[[ THE DATA open ]]

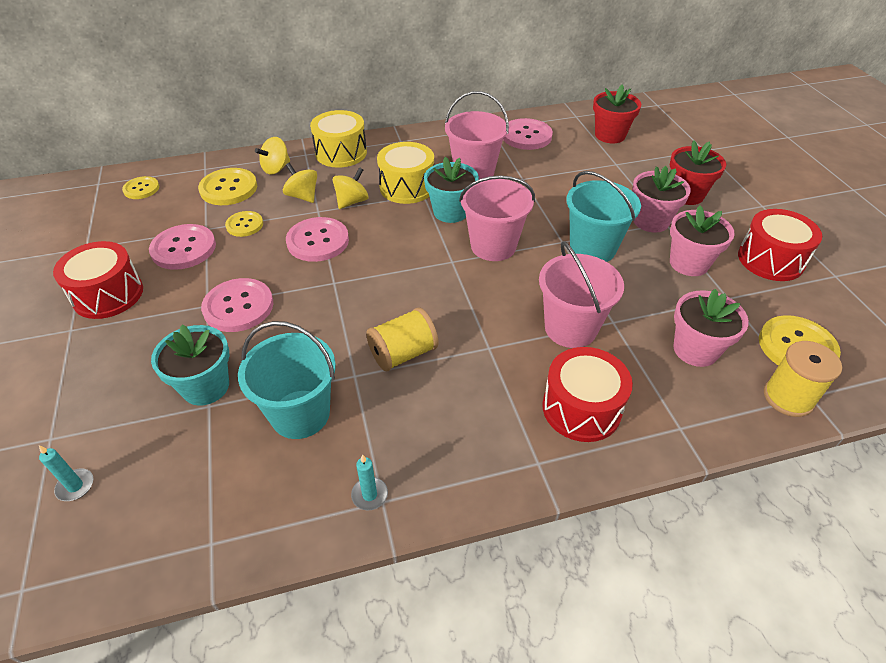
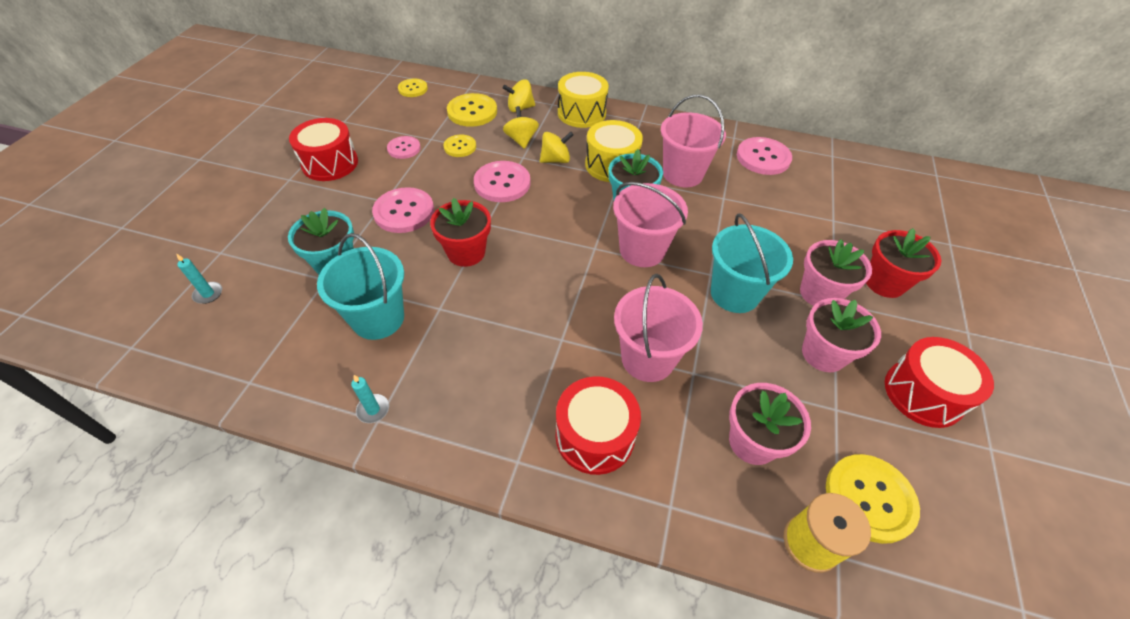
camera: 30 degrees right, 5 degrees up
(183, 248) = (404, 148): pink button -> pink button, size x0.61
(403, 354) = (489, 309): yellow spool -> none
(610, 135) = (852, 188): red flower pot -> red flower pot (466, 252)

[[ THE DATA closed ]]

> ACTIVITY: Without copying any picture, repeat the full listing above word for word.

> SOLUTION TO THIS EXERCISE:
camera: 30 degrees right, 5 degrees up
(183, 248) = (404, 148): pink button -> pink button, size x0.61
(403, 354) = (489, 309): yellow spool -> none
(610, 135) = (852, 188): red flower pot -> red flower pot (466, 252)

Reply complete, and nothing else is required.